*** Provided entries ***

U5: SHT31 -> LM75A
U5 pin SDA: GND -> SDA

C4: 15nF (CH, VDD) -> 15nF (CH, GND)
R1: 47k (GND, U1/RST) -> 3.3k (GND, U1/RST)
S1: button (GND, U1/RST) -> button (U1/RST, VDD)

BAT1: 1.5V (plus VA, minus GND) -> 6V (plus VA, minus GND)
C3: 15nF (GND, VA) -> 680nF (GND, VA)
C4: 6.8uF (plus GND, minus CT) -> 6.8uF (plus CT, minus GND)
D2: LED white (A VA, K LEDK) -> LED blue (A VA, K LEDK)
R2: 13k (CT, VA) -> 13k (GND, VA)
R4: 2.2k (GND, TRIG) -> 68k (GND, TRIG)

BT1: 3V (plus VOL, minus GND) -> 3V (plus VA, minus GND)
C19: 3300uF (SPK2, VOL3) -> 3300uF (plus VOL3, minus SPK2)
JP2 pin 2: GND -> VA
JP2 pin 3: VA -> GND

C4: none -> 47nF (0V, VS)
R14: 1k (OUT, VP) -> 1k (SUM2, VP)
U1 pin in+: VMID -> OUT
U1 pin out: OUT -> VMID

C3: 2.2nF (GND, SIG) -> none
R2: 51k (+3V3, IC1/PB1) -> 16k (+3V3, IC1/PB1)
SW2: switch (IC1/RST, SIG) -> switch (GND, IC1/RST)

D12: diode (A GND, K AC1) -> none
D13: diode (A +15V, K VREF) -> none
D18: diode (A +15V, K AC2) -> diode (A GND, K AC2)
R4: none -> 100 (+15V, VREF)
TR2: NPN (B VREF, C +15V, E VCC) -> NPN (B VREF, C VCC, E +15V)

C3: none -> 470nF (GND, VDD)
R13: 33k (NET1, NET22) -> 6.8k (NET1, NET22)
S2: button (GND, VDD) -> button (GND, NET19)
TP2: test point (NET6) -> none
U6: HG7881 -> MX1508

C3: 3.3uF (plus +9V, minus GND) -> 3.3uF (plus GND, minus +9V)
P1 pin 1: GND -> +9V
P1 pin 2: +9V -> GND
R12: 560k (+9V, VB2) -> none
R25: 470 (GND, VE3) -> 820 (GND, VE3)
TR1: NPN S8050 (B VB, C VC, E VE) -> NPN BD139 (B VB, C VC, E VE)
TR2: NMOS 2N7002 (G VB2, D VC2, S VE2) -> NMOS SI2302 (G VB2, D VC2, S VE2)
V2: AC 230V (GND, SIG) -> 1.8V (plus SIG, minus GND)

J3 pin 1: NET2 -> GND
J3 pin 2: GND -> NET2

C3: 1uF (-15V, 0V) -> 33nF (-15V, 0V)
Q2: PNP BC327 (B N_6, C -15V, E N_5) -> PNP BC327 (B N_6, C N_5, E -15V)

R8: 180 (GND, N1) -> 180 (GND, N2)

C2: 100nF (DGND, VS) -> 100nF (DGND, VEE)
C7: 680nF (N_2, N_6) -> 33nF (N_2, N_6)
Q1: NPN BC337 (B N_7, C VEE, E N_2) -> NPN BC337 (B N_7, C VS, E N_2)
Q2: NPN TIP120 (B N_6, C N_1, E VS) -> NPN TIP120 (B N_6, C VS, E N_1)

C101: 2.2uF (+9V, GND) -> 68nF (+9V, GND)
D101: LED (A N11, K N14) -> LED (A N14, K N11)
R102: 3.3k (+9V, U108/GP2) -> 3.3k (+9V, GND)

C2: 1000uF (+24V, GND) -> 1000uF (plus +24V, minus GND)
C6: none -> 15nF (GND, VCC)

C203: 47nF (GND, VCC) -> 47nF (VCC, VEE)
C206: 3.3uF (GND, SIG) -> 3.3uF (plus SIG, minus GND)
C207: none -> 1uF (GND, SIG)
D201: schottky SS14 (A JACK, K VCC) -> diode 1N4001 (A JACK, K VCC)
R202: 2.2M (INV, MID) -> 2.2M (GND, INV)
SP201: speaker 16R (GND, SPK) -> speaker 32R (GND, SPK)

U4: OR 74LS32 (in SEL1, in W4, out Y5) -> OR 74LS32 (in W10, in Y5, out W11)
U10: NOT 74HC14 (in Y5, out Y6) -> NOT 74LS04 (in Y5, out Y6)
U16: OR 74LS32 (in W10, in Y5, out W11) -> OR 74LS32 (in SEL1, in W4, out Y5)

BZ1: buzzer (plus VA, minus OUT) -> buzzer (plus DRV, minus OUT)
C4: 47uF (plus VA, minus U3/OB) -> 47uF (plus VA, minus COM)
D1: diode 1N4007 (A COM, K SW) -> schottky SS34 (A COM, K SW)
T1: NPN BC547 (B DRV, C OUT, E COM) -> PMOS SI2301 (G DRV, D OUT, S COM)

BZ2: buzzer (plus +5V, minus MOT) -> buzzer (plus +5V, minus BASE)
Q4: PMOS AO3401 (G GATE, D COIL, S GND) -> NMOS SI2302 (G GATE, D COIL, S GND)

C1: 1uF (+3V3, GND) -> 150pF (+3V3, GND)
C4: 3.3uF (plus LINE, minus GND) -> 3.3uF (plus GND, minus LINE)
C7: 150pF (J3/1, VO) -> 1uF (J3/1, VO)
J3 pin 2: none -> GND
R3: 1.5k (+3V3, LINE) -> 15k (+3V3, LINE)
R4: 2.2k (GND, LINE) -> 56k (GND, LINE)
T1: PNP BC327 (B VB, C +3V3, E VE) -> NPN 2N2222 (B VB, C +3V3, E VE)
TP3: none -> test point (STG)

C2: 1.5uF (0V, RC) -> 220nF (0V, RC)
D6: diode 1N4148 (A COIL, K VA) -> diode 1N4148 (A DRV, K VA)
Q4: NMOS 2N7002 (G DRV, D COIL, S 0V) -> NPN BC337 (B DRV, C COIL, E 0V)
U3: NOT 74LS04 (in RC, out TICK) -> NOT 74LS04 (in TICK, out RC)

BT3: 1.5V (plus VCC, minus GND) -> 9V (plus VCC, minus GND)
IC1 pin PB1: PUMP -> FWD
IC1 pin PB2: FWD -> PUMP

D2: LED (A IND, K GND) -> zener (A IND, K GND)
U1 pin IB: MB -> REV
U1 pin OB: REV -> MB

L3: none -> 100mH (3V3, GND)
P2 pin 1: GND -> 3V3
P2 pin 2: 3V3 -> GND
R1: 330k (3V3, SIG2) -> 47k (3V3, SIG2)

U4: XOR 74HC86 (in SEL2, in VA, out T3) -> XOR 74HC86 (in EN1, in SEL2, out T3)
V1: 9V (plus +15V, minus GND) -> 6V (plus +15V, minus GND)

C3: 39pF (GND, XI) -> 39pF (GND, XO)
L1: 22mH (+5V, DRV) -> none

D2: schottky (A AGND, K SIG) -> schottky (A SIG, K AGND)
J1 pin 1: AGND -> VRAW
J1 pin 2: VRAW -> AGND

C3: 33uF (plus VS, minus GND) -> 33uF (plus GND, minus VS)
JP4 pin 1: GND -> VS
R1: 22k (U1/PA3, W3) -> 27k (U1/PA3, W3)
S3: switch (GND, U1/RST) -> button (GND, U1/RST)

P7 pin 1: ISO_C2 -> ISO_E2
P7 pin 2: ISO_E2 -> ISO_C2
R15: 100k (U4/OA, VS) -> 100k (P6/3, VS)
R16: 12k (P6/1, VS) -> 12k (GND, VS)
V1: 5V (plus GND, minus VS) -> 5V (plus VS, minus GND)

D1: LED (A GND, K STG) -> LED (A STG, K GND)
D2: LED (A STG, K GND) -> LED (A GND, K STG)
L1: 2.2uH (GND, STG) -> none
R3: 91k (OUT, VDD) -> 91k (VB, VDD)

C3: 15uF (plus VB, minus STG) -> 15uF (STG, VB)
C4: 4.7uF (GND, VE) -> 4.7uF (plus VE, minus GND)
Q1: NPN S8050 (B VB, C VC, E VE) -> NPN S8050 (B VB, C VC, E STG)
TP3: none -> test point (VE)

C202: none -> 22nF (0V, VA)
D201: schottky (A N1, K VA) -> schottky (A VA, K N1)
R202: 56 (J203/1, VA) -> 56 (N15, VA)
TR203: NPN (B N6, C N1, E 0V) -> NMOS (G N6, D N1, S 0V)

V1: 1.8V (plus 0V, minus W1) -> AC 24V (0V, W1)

*** End of Provided entries ***

Only the number is required: state how many lines of the entries hold the word "buzzer".

Task solution:
2